START MATERIAL SUPPLIED

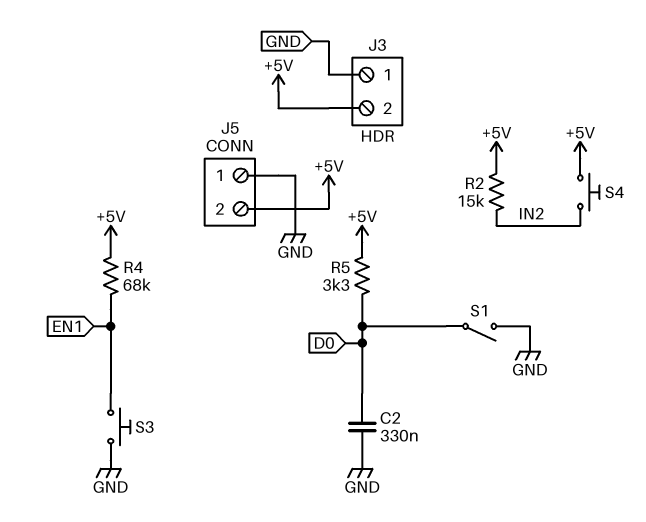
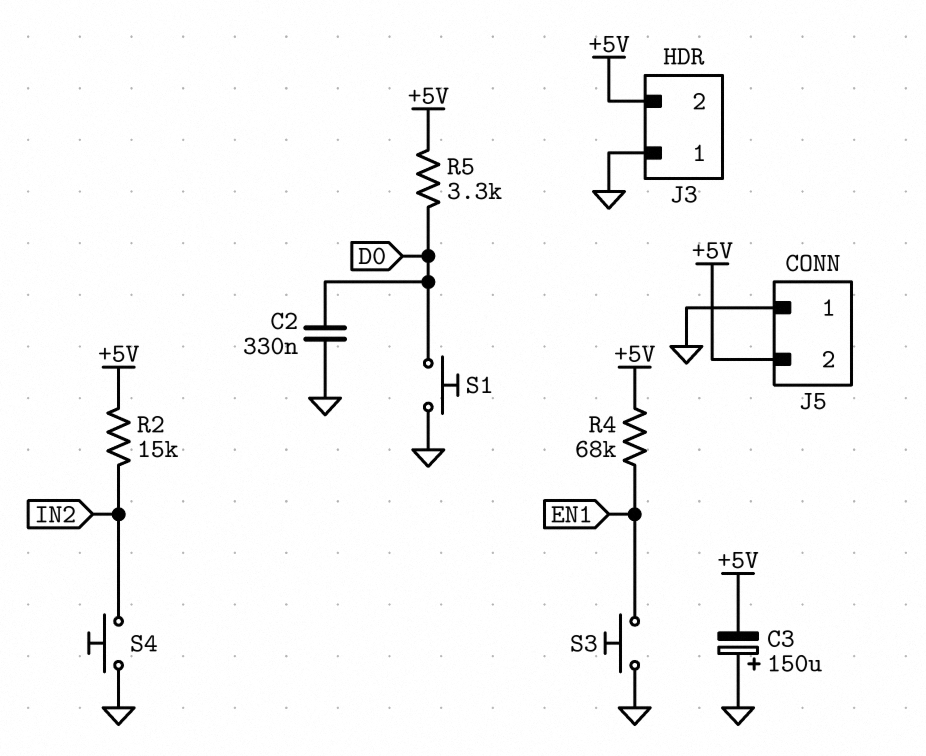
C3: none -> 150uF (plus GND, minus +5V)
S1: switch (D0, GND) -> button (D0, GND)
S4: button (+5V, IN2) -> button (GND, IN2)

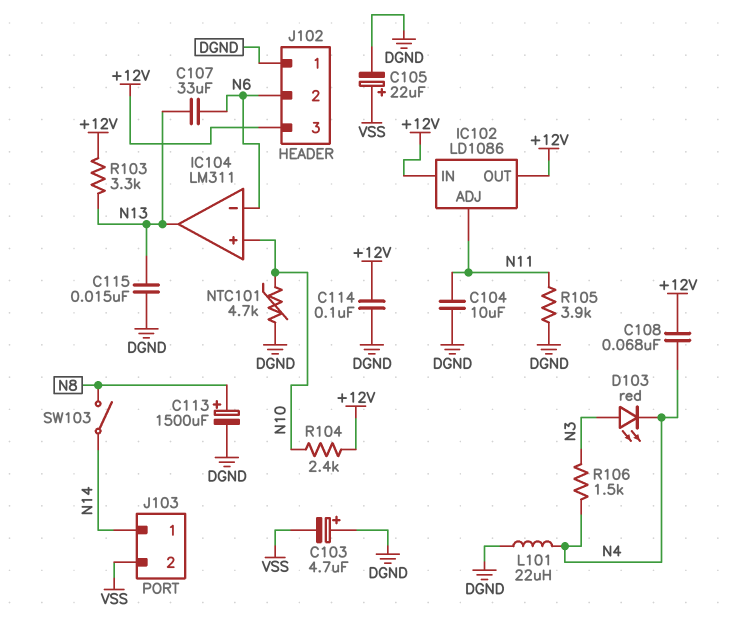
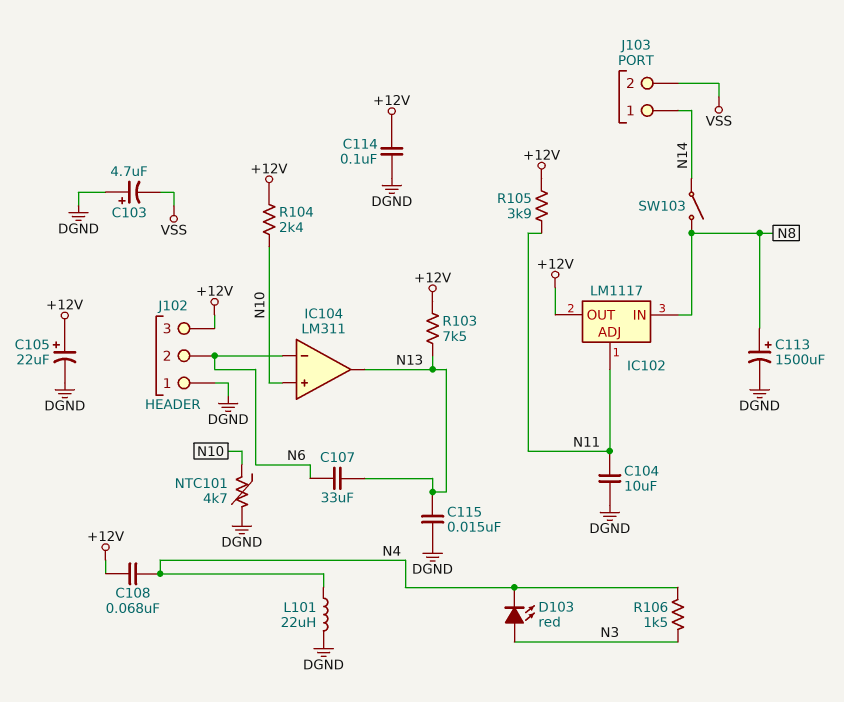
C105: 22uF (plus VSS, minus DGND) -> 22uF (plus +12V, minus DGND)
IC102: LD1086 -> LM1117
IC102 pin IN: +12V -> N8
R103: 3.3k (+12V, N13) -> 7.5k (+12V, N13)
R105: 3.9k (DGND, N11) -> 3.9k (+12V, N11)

END MATERIAL SUPPLIED

## DIRECTIONS FOR THIS TASK
Repeat each entry above exactly. Omit the pictures.

## ANSWER SPACE
C3: none -> 150uF (plus GND, minus +5V)
S1: switch (D0, GND) -> button (D0, GND)
S4: button (+5V, IN2) -> button (GND, IN2)

C105: 22uF (plus VSS, minus DGND) -> 22uF (plus +12V, minus DGND)
IC102: LD1086 -> LM1117
IC102 pin IN: +12V -> N8
R103: 3.3k (+12V, N13) -> 7.5k (+12V, N13)
R105: 3.9k (DGND, N11) -> 3.9k (+12V, N11)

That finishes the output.